## [Provided records]
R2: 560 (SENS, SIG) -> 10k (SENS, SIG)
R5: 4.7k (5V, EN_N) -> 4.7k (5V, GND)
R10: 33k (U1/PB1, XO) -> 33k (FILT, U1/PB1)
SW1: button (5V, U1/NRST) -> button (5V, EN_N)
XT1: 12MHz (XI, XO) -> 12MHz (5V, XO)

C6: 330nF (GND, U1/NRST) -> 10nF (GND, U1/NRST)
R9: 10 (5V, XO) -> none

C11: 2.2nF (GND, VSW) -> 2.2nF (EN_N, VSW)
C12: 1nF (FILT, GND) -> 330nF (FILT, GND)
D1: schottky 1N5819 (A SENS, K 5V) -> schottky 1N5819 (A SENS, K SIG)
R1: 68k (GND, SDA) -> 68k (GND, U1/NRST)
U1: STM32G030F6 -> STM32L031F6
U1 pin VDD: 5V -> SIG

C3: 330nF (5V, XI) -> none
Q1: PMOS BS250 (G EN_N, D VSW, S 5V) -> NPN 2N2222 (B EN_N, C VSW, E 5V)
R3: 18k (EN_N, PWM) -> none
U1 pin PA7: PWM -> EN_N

## [Your instructions]
Using the data above, transcribe the lines that run from the line with "R5: 4.7k (5V, EN_N) -> 4.7k (5V, GND)" to the line with "R1: 68k (GND, SDA) -> 68k (GND, U1/NRST)", both ends kept, and output nothing else.

## [Answer box]
R5: 4.7k (5V, EN_N) -> 4.7k (5V, GND)
R10: 33k (U1/PB1, XO) -> 33k (FILT, U1/PB1)
SW1: button (5V, U1/NRST) -> button (5V, EN_N)
XT1: 12MHz (XI, XO) -> 12MHz (5V, XO)

C6: 330nF (GND, U1/NRST) -> 10nF (GND, U1/NRST)
R9: 10 (5V, XO) -> none

C11: 2.2nF (GND, VSW) -> 2.2nF (EN_N, VSW)
C12: 1nF (FILT, GND) -> 330nF (FILT, GND)
D1: schottky 1N5819 (A SENS, K 5V) -> schottky 1N5819 (A SENS, K SIG)
R1: 68k (GND, SDA) -> 68k (GND, U1/NRST)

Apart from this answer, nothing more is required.